• [TASK GOAL] Throughout the records below, find each line holding "light" and copy it.

• [RECORDS TO PROCESS]

----------------

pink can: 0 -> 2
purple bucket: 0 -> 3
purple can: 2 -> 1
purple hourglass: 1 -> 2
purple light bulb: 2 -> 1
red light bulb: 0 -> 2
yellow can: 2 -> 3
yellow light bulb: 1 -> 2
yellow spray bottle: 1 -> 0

----------------

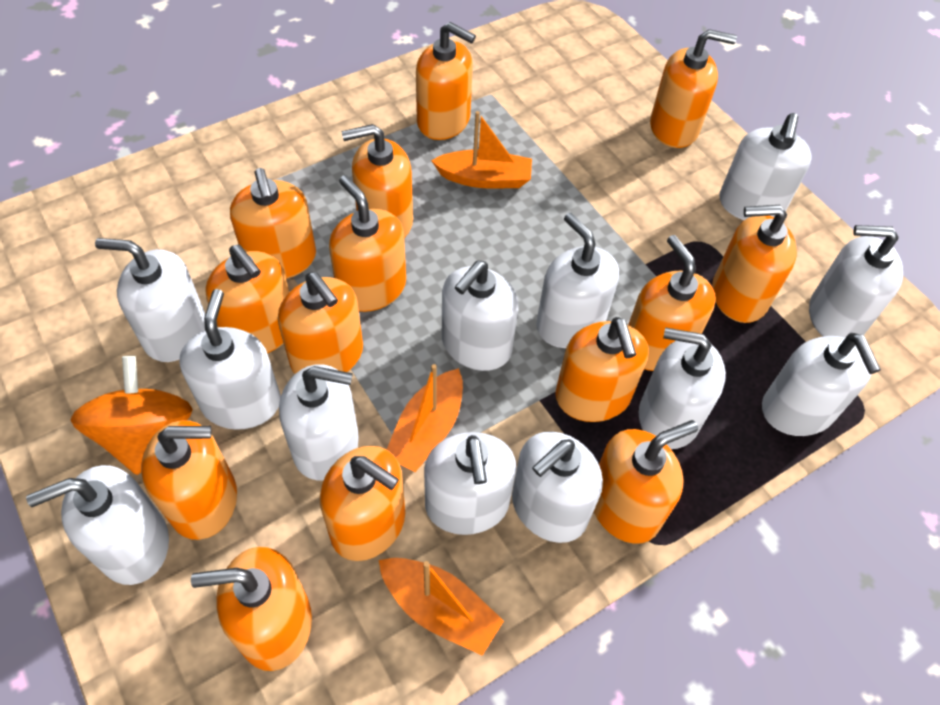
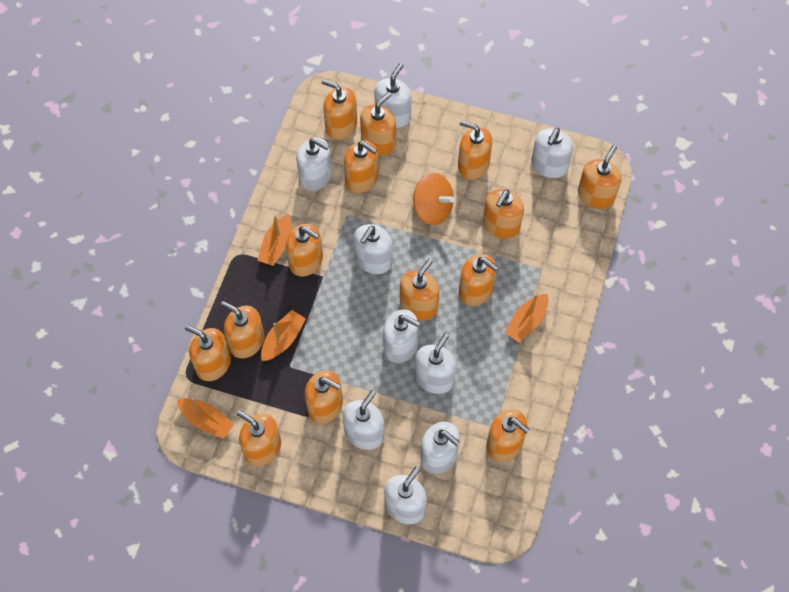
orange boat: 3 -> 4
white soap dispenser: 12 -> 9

----------------

• [RESULT BELOW]
purple light bulb: 2 -> 1
red light bulb: 0 -> 2
yellow light bulb: 1 -> 2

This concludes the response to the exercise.